--- RECORDS Enclosed Below ---
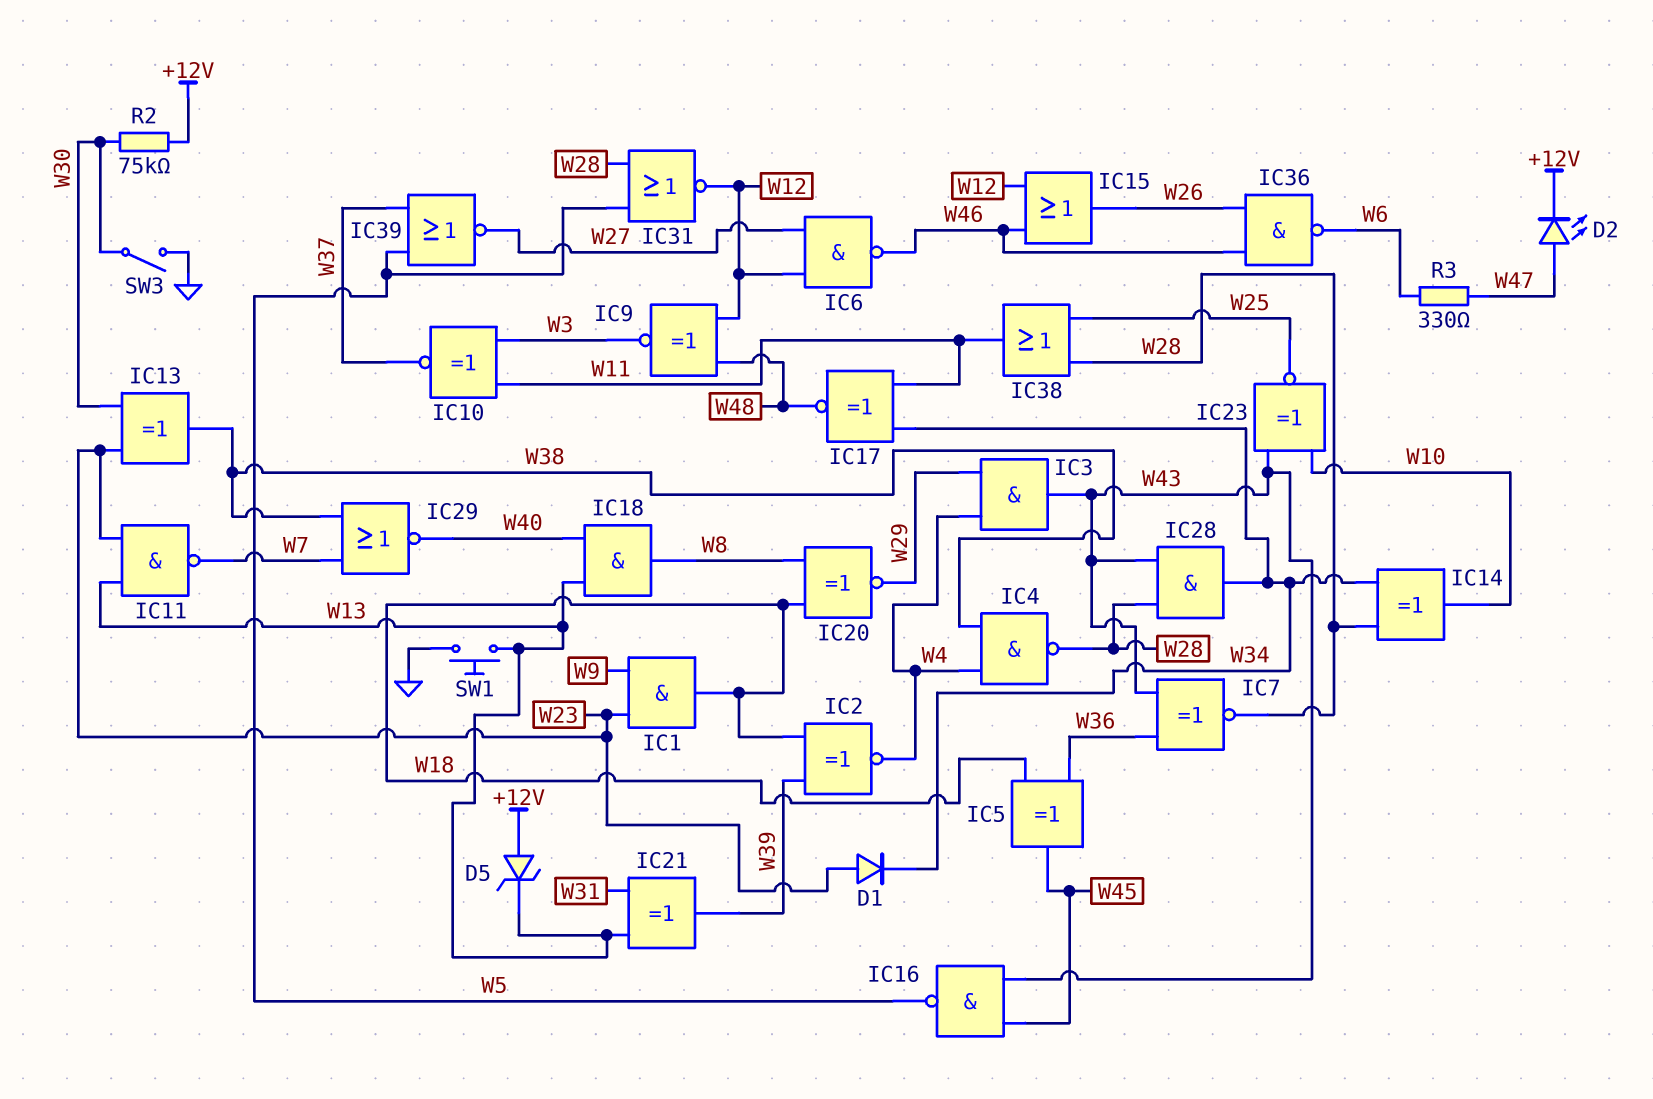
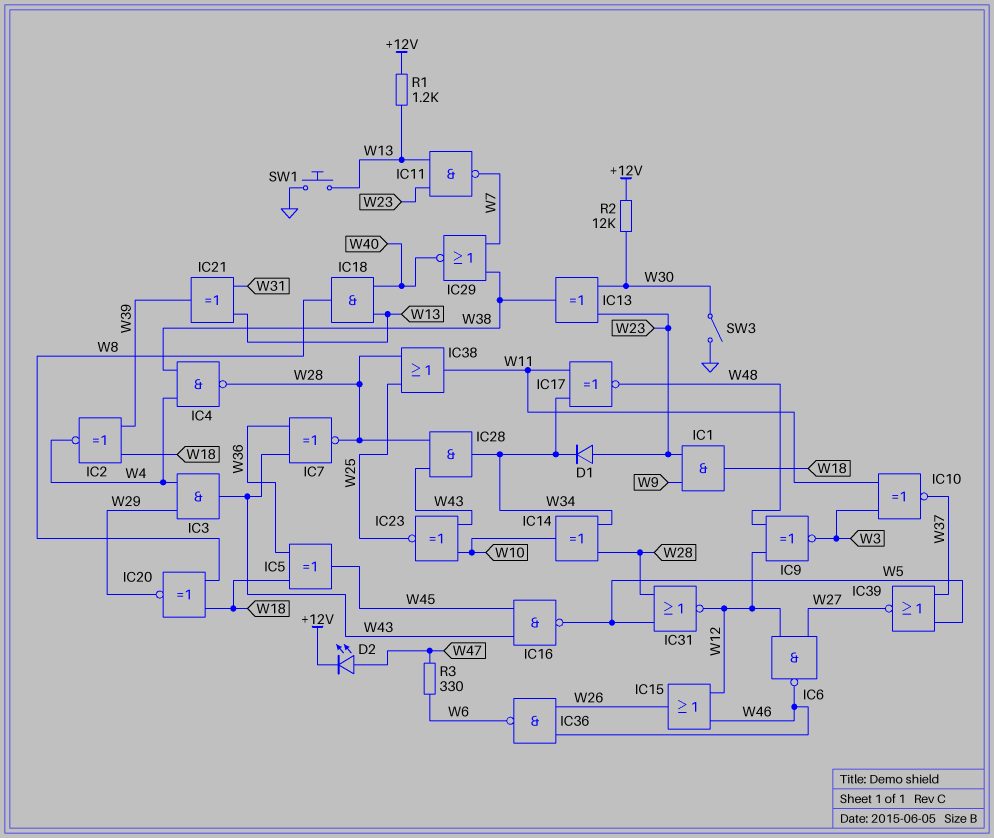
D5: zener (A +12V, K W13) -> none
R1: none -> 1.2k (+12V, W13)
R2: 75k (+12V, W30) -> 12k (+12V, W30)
--- End of Enclosed RECORDS ---
--- RECORDS Enclosed Below ---
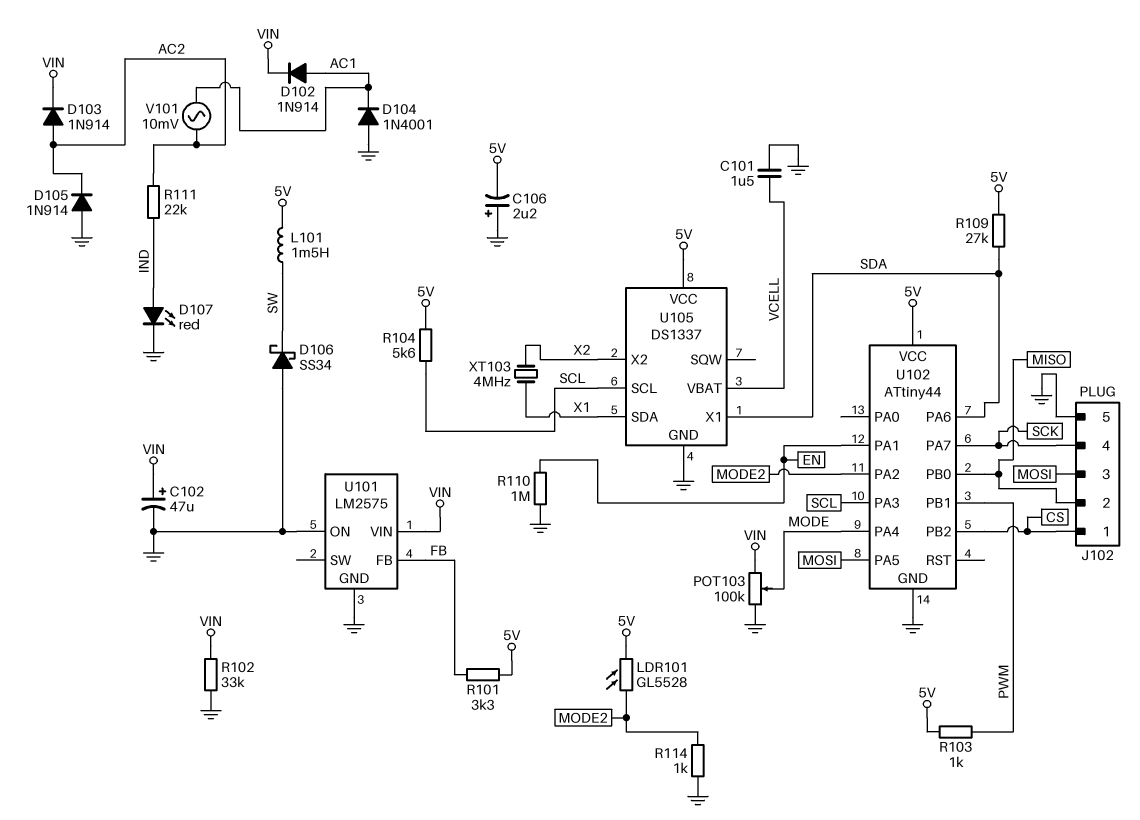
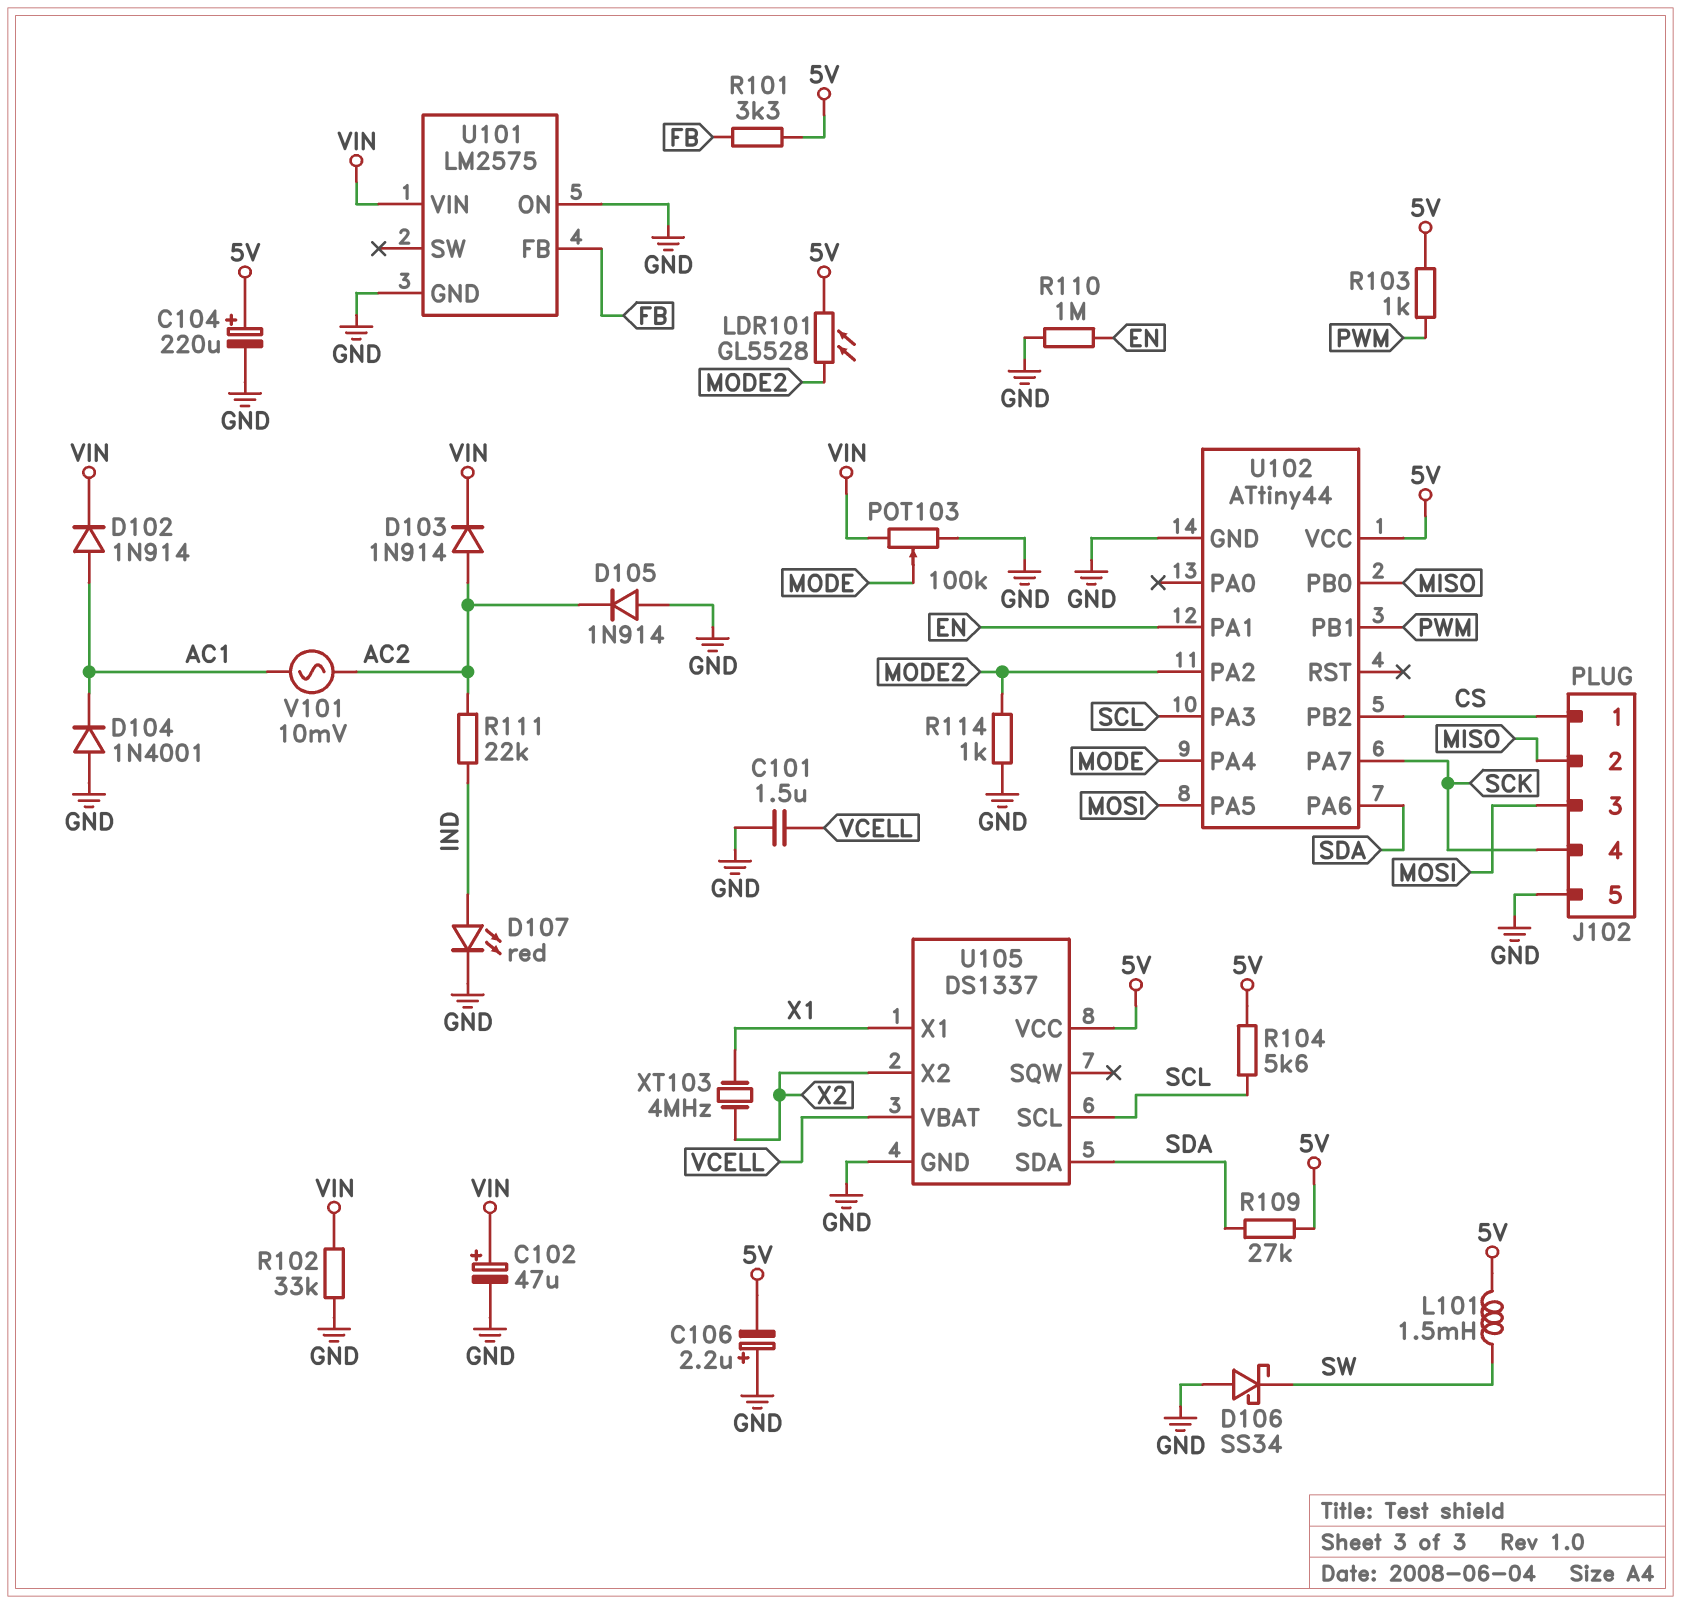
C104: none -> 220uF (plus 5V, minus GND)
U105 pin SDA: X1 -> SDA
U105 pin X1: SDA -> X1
--- End of Enclosed RECORDS ---
* ACTION ITEM
Using the material above, transcribe exactly the lines from the line with "D5: zener (A +12V, K W13) -> none" to the line with "R2: 75k (+12V, W30) -> 12k (+12V, W30)"; both count, and nothing else goes in.

* EXERCISE SOLUTION
D5: zener (A +12V, K W13) -> none
R1: none -> 1.2k (+12V, W13)
R2: 75k (+12V, W30) -> 12k (+12V, W30)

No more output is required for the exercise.